# [Work request]
Please copy every line from the records below that contains the string "none".

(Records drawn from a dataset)
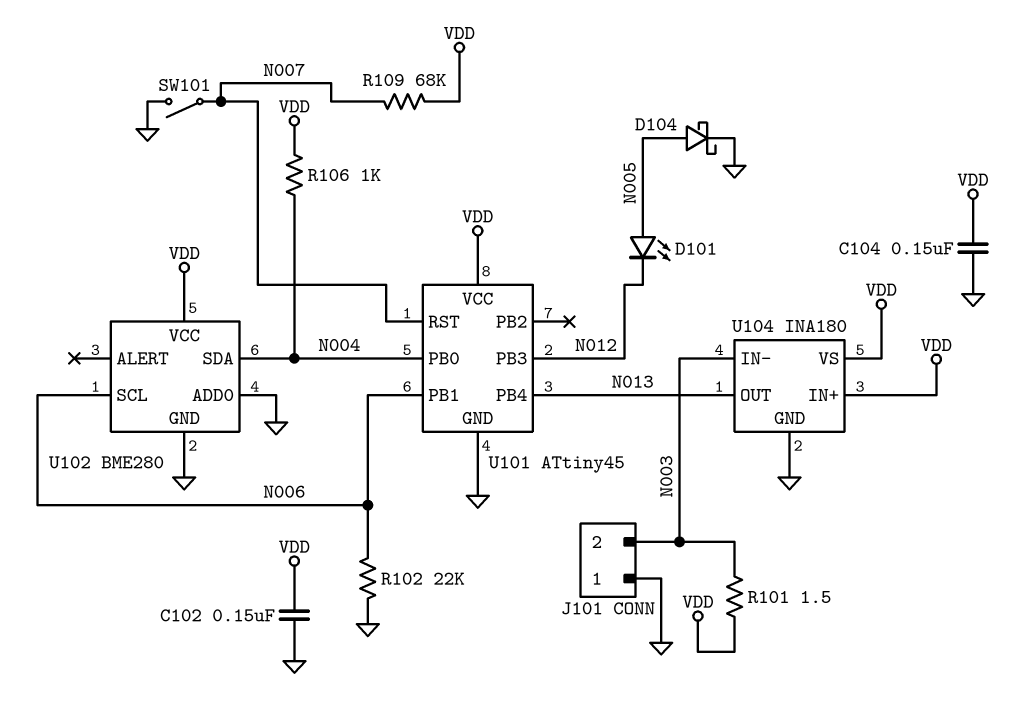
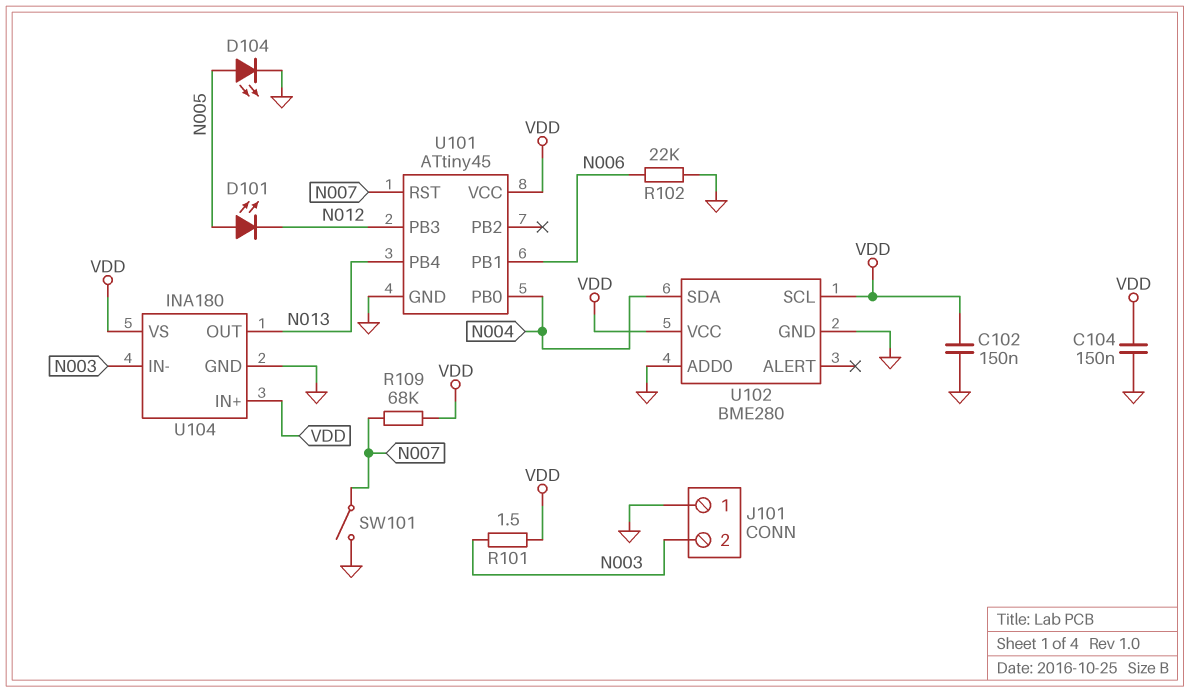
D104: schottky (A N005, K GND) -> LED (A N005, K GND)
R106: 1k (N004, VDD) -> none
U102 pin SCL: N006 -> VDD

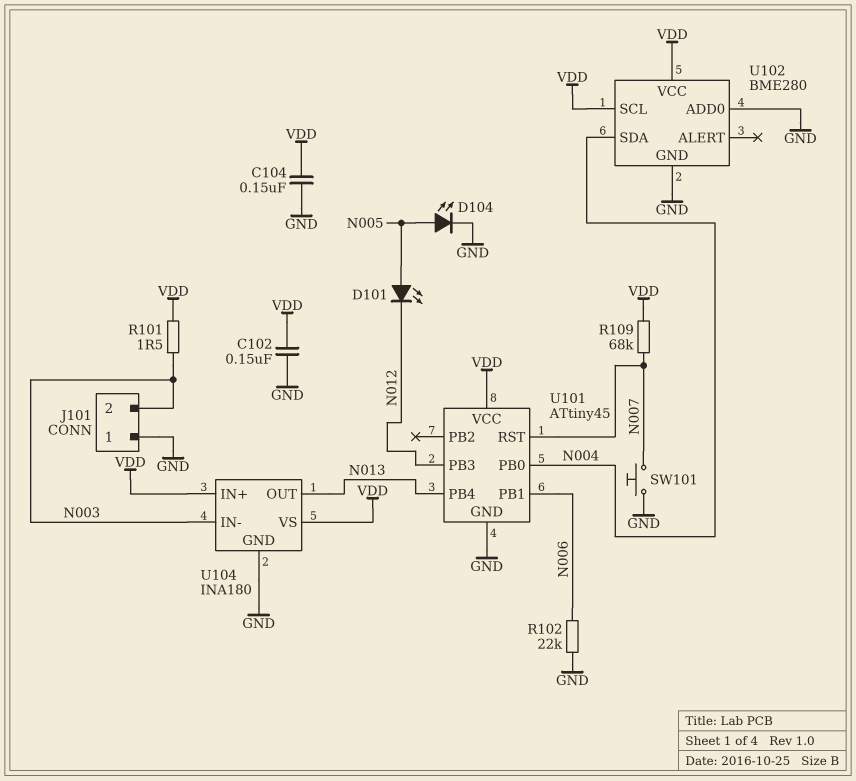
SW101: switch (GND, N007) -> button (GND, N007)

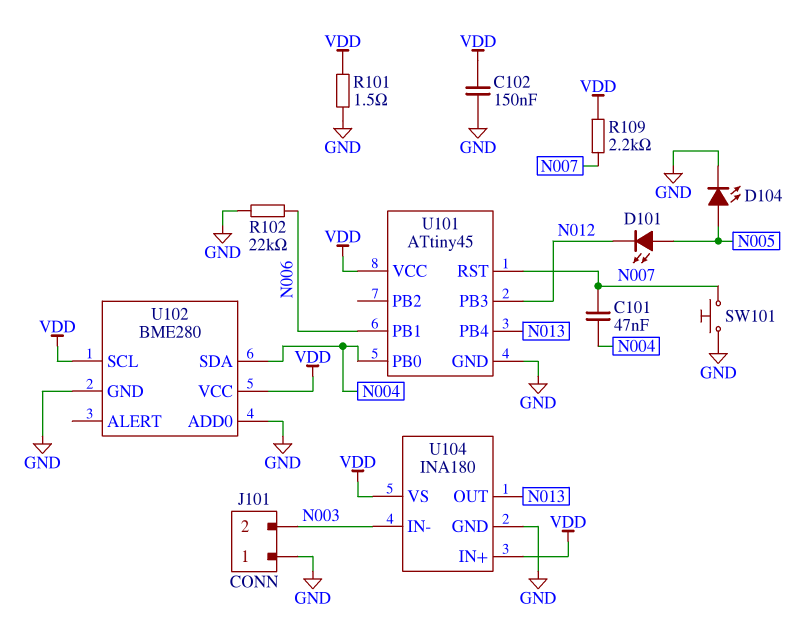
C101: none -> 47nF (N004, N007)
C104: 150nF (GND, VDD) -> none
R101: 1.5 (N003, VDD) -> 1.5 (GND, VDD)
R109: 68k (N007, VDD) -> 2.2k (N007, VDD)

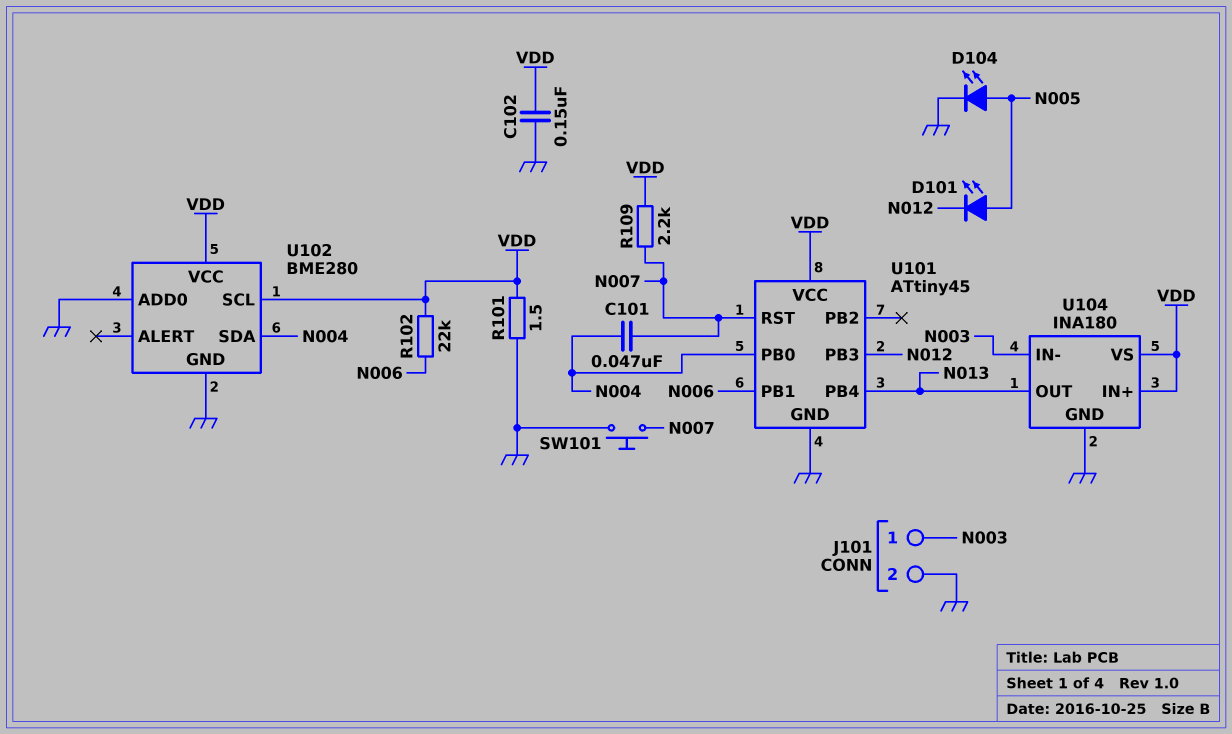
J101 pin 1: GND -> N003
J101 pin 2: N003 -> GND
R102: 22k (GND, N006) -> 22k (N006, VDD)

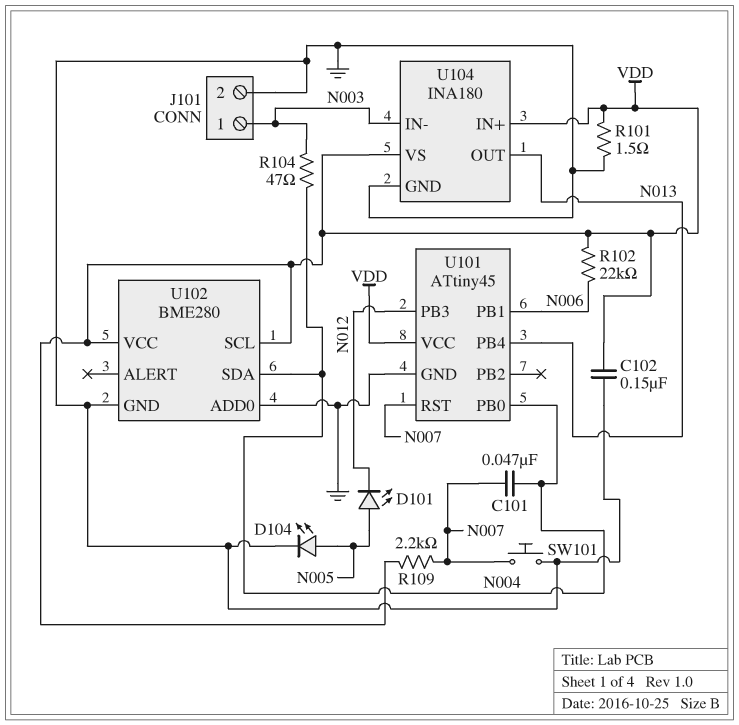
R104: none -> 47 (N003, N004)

# [Answer box]
R106: 1k (N004, VDD) -> none
C101: none -> 47nF (N004, N007)
C104: 150nF (GND, VDD) -> none
R104: none -> 47 (N003, N004)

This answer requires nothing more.